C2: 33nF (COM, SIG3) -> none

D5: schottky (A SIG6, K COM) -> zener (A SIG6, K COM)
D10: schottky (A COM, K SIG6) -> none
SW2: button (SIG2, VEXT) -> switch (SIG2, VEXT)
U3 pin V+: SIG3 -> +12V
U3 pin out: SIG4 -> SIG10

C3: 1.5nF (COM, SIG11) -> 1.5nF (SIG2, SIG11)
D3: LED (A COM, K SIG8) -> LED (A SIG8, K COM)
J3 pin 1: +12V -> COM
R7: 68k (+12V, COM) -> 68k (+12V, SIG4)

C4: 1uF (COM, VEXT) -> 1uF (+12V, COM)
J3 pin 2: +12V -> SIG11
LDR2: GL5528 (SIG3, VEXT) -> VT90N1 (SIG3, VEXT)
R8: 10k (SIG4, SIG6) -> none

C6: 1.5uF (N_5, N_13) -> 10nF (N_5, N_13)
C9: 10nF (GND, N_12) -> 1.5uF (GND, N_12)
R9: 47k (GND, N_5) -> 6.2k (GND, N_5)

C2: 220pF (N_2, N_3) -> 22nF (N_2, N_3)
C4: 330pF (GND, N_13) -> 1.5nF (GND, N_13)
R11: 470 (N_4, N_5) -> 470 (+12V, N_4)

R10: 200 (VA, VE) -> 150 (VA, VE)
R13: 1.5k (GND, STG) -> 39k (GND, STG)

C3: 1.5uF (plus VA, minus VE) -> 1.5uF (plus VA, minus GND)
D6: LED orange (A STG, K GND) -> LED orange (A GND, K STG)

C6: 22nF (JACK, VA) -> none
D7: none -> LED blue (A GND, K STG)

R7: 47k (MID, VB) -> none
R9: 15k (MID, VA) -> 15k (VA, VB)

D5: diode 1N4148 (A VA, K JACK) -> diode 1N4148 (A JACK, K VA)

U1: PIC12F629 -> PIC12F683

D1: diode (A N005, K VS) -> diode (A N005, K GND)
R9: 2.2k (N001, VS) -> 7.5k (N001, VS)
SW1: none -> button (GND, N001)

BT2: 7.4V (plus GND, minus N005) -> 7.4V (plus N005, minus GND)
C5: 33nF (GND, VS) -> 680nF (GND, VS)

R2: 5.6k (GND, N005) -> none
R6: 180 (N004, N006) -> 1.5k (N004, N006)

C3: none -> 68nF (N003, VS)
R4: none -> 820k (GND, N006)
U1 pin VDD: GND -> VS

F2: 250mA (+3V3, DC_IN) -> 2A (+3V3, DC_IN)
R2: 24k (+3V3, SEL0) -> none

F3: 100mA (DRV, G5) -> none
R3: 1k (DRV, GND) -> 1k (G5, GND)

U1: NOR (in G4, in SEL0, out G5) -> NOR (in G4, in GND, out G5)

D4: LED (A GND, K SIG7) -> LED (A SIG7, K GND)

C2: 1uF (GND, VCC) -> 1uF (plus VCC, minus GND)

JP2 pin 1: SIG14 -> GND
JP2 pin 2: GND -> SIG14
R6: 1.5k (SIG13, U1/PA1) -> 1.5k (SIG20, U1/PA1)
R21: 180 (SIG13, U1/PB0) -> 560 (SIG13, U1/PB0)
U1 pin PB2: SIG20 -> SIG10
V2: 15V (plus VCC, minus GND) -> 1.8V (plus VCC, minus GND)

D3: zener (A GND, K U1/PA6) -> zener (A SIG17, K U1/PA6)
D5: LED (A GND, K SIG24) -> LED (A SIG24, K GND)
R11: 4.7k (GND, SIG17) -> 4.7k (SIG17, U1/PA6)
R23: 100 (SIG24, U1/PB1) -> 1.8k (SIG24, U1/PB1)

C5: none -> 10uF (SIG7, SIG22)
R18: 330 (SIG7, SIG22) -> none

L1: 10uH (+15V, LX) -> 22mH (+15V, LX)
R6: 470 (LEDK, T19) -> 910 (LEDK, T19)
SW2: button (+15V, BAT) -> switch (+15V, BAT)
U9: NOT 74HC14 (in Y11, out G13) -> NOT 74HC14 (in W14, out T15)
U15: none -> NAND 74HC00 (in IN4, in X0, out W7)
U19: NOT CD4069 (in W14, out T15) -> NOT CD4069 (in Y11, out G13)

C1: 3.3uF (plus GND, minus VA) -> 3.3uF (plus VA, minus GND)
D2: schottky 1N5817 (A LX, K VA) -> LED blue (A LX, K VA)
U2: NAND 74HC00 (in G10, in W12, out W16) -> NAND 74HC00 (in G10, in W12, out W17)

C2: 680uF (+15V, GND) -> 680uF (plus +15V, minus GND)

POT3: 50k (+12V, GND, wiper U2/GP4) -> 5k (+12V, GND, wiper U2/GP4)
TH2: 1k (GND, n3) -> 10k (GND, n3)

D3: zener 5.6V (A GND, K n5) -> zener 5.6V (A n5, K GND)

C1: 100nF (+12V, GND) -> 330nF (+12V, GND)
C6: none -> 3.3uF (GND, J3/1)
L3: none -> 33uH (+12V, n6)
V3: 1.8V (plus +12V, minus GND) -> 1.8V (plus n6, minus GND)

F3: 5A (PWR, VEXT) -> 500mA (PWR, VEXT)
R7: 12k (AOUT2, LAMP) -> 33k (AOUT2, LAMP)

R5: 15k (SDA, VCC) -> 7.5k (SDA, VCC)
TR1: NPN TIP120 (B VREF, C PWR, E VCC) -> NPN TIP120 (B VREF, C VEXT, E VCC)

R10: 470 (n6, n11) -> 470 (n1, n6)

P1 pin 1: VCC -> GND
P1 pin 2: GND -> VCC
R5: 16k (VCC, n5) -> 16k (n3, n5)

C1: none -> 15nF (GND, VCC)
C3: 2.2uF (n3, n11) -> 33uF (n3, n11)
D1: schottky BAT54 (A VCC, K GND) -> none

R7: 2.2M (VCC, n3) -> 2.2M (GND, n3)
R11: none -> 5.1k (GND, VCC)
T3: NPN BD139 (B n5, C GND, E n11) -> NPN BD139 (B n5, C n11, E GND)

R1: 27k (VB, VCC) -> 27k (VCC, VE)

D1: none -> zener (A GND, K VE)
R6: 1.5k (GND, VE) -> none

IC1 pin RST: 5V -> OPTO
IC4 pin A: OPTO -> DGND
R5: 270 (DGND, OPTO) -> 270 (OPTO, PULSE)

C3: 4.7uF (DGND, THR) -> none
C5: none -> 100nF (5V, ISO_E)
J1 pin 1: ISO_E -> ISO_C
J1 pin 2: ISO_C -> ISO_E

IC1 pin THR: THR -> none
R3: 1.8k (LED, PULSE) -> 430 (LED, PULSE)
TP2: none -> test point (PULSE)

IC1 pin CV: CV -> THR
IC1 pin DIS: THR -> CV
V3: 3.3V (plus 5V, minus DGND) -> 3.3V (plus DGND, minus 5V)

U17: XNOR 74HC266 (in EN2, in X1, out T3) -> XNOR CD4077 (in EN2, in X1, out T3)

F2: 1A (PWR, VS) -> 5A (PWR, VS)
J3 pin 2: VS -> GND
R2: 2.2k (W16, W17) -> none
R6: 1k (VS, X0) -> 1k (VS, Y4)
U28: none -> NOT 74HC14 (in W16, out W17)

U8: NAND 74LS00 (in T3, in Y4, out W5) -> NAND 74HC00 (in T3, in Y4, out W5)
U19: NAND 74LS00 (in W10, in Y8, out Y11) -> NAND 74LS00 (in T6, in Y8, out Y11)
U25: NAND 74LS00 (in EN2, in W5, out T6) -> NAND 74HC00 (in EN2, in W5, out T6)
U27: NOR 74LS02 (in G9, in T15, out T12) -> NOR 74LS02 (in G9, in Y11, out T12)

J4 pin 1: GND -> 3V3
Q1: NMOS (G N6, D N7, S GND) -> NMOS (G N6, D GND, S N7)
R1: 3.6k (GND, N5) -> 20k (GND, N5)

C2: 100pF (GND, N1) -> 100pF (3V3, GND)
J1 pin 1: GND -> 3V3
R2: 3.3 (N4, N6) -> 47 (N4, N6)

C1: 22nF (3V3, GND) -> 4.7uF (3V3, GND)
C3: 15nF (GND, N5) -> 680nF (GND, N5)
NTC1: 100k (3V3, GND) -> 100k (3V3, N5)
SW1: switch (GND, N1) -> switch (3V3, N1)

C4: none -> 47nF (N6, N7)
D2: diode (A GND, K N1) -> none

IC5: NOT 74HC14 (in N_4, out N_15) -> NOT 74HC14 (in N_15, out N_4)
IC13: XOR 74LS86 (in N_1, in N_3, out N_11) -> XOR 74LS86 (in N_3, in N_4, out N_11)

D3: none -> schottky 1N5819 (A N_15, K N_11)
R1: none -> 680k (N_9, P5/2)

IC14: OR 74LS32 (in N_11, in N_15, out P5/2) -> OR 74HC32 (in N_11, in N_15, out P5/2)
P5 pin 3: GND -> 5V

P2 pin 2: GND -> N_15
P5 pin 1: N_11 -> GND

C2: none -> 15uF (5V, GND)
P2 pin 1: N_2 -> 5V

+---+

> **Exercise instructions**:
Starting at the first line of the records, print each line exactly, stopping after the line that contains "R6: 180 (N004, N006) -> 1.5k (N004, N006)".

> **Answer to the exercise**:
C2: 33nF (COM, SIG3) -> none

D5: schottky (A SIG6, K COM) -> zener (A SIG6, K COM)
D10: schottky (A COM, K SIG6) -> none
SW2: button (SIG2, VEXT) -> switch (SIG2, VEXT)
U3 pin V+: SIG3 -> +12V
U3 pin out: SIG4 -> SIG10

C3: 1.5nF (COM, SIG11) -> 1.5nF (SIG2, SIG11)
D3: LED (A COM, K SIG8) -> LED (A SIG8, K COM)
J3 pin 1: +12V -> COM
R7: 68k (+12V, COM) -> 68k (+12V, SIG4)

C4: 1uF (COM, VEXT) -> 1uF (+12V, COM)
J3 pin 2: +12V -> SIG11
LDR2: GL5528 (SIG3, VEXT) -> VT90N1 (SIG3, VEXT)
R8: 10k (SIG4, SIG6) -> none

C6: 1.5uF (N_5, N_13) -> 10nF (N_5, N_13)
C9: 10nF (GND, N_12) -> 1.5uF (GND, N_12)
R9: 47k (GND, N_5) -> 6.2k (GND, N_5)

C2: 220pF (N_2, N_3) -> 22nF (N_2, N_3)
C4: 330pF (GND, N_13) -> 1.5nF (GND, N_13)
R11: 470 (N_4, N_5) -> 470 (+12V, N_4)

R10: 200 (VA, VE) -> 150 (VA, VE)
R13: 1.5k (GND, STG) -> 39k (GND, STG)

C3: 1.5uF (plus VA, minus VE) -> 1.5uF (plus VA, minus GND)
D6: LED orange (A STG, K GND) -> LED orange (A GND, K STG)

C6: 22nF (JACK, VA) -> none
D7: none -> LED blue (A GND, K STG)

R7: 47k (MID, VB) -> none
R9: 15k (MID, VA) -> 15k (VA, VB)

D5: diode 1N4148 (A VA, K JACK) -> diode 1N4148 (A JACK, K VA)

U1: PIC12F629 -> PIC12F683

D1: diode (A N005, K VS) -> diode (A N005, K GND)
R9: 2.2k (N001, VS) -> 7.5k (N001, VS)
SW1: none -> button (GND, N001)

BT2: 7.4V (plus GND, minus N005) -> 7.4V (plus N005, minus GND)
C5: 33nF (GND, VS) -> 680nF (GND, VS)

R2: 5.6k (GND, N005) -> none
R6: 180 (N004, N006) -> 1.5k (N004, N006)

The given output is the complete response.